> [What you should do]
Look for the line that has "D3: diode 1N4148" in the material below; please repeat it and every line after it, exactly, up to and including the line that has "IC8 pin OUT: STG -> none", and nothing else.

> [Data]
┄┄┄┄┄┄┄┄┄┄

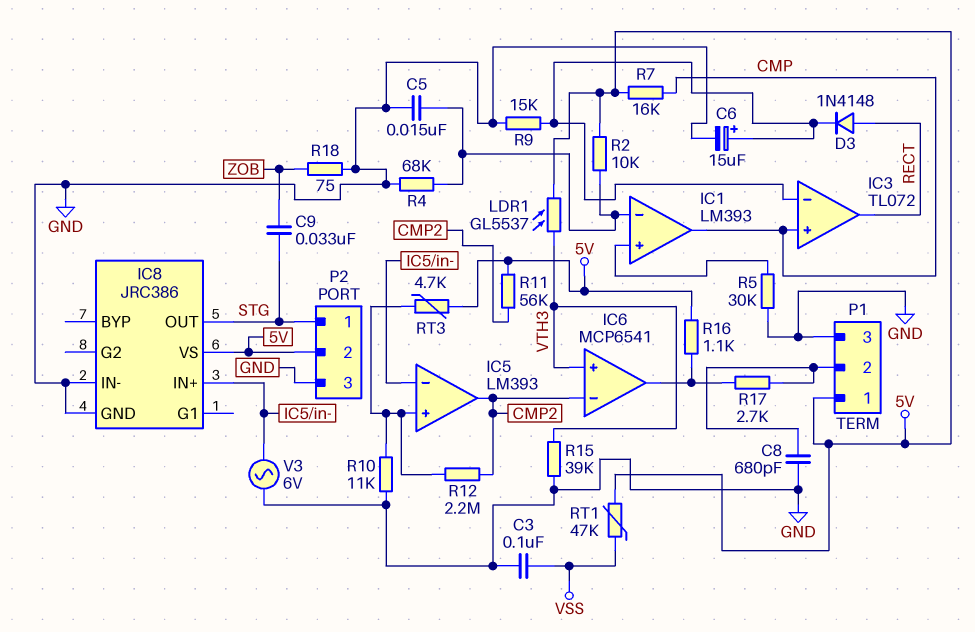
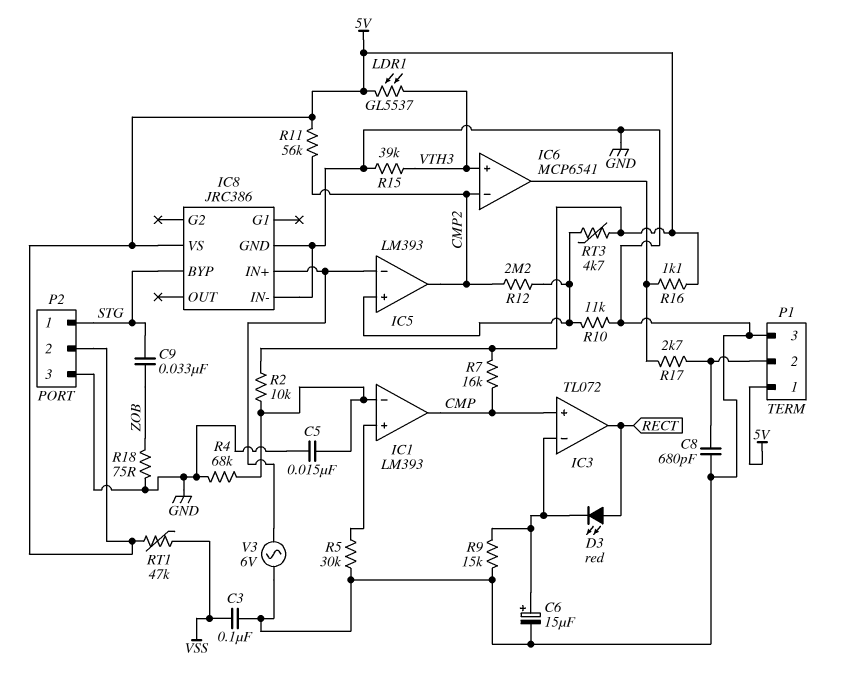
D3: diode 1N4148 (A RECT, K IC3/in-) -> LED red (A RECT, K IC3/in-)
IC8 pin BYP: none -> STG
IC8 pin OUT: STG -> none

┄┄┄┄┄┄┄┄┄┄

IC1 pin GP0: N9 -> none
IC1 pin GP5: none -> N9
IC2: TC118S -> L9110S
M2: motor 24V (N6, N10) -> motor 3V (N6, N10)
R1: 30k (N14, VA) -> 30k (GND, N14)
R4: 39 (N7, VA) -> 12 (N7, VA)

┄┄┄┄┄┄┄┄┄┄

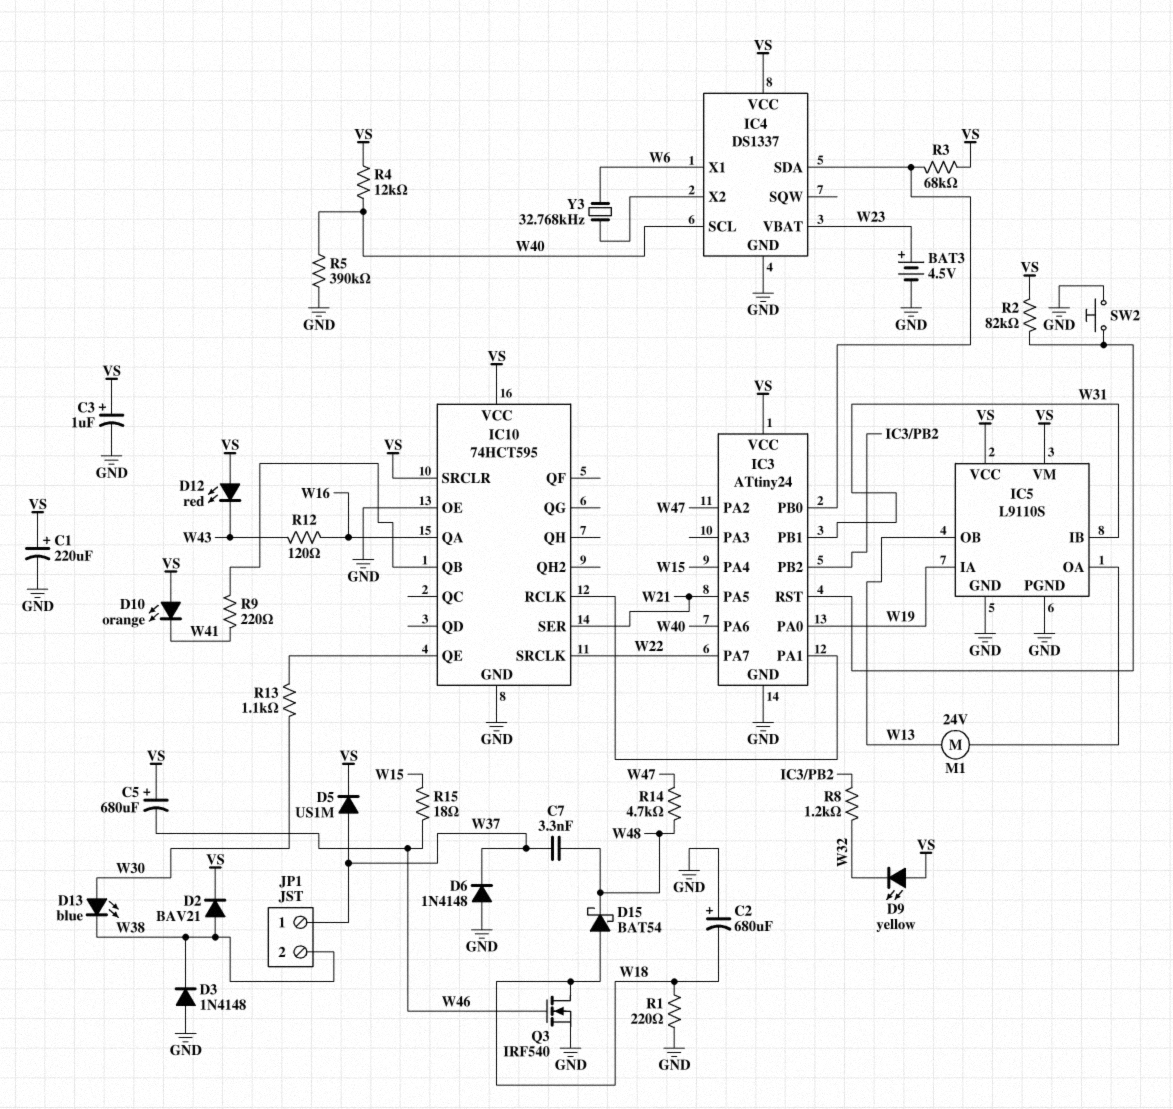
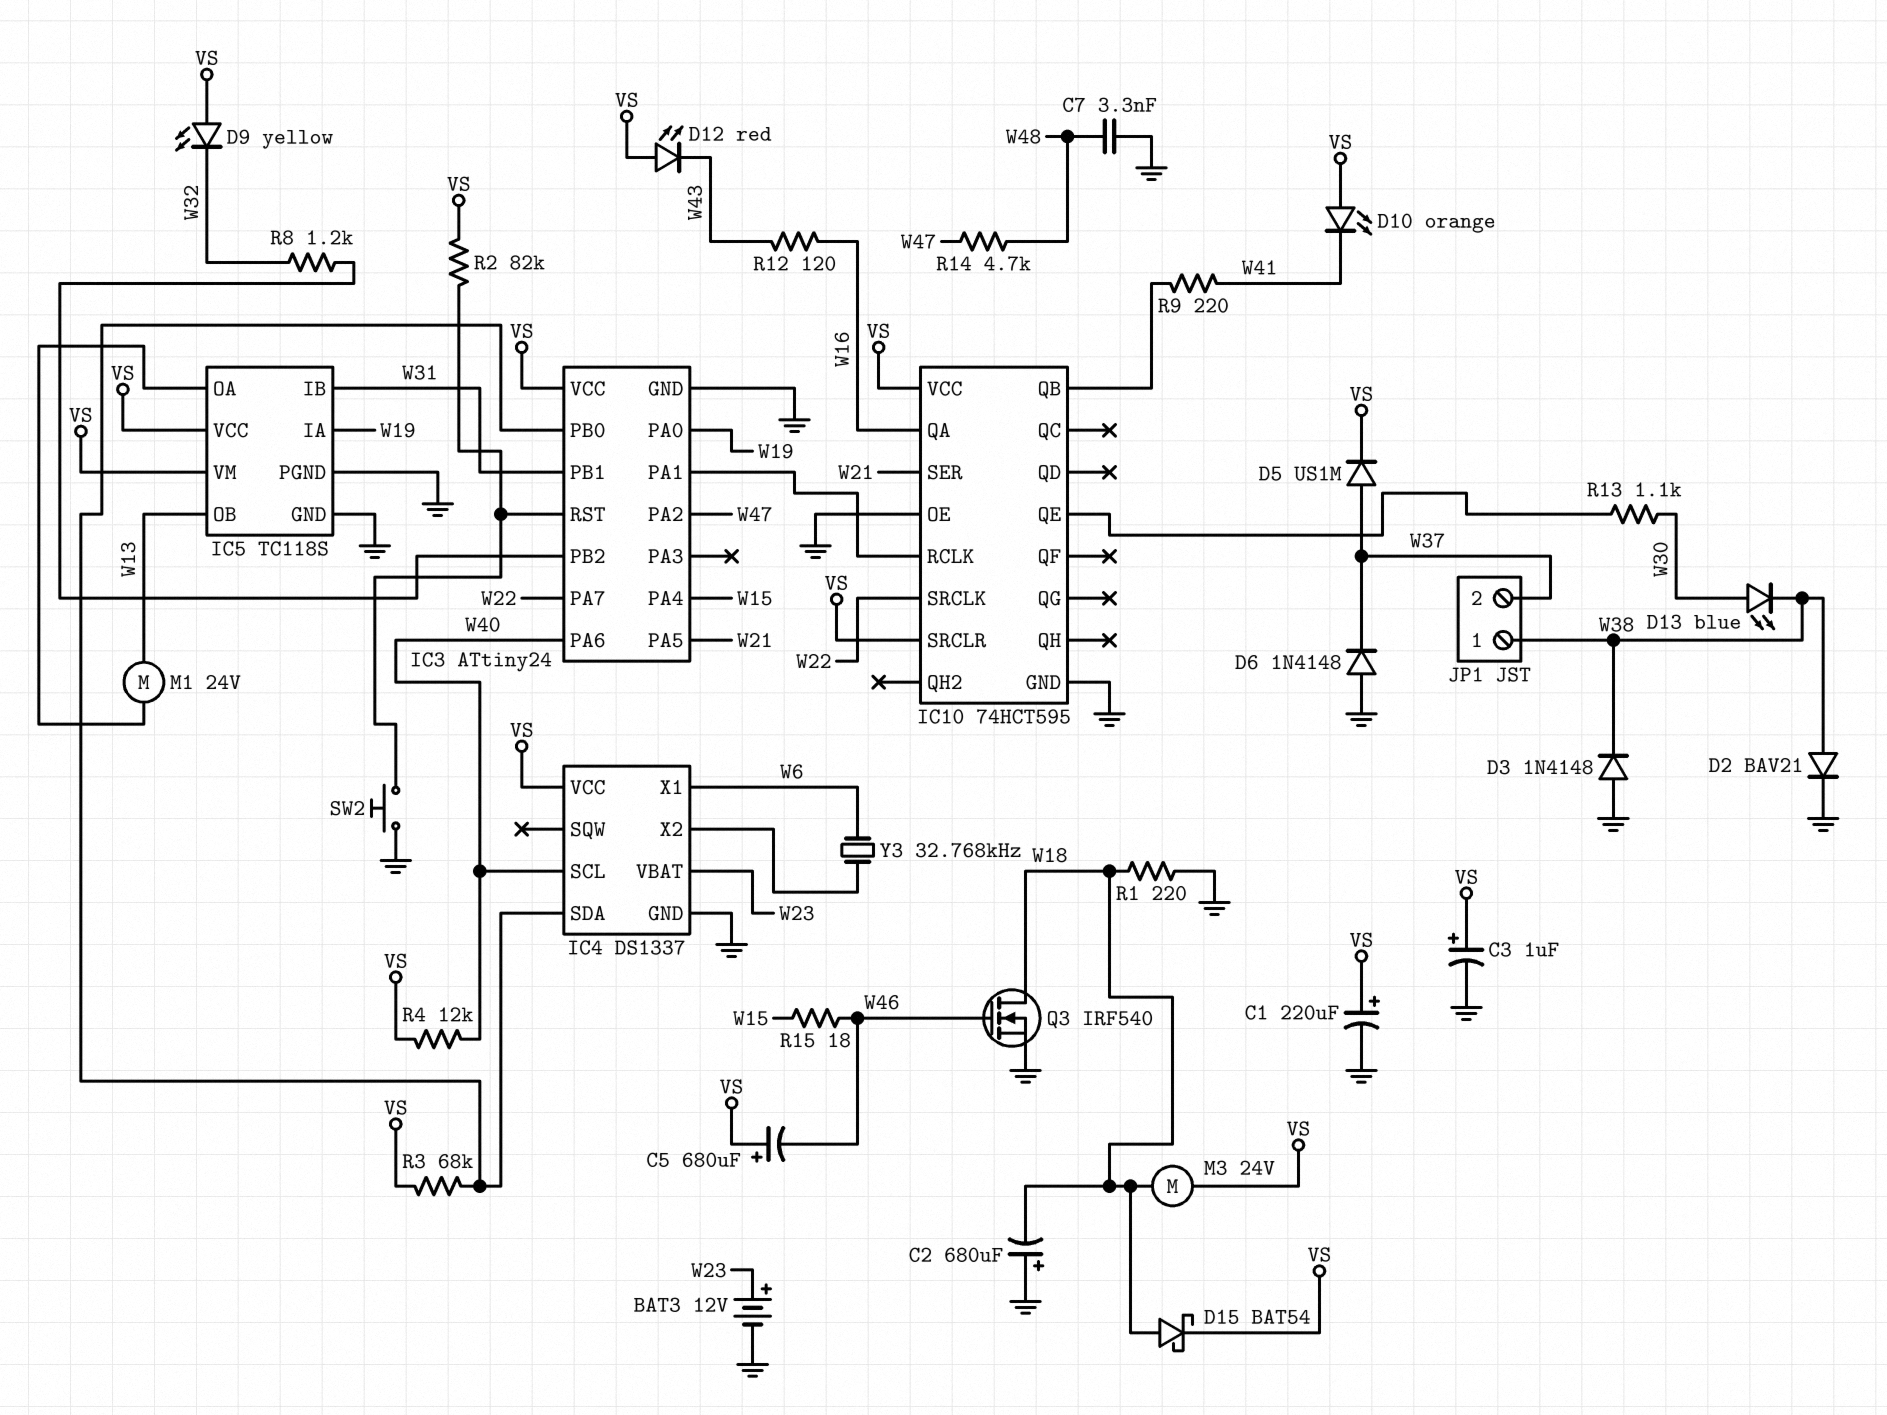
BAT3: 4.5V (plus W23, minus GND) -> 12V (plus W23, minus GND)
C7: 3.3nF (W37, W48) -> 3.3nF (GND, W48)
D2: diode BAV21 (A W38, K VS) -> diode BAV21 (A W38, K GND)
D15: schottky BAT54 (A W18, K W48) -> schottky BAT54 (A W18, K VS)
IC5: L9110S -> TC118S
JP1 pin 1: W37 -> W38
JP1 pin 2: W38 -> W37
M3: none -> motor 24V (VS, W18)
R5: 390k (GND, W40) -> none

┄┄┄┄┄┄┄┄┄┄

> [Answer]
D3: diode 1N4148 (A RECT, K IC3/in-) -> LED red (A RECT, K IC3/in-)
IC8 pin BYP: none -> STG
IC8 pin OUT: STG -> none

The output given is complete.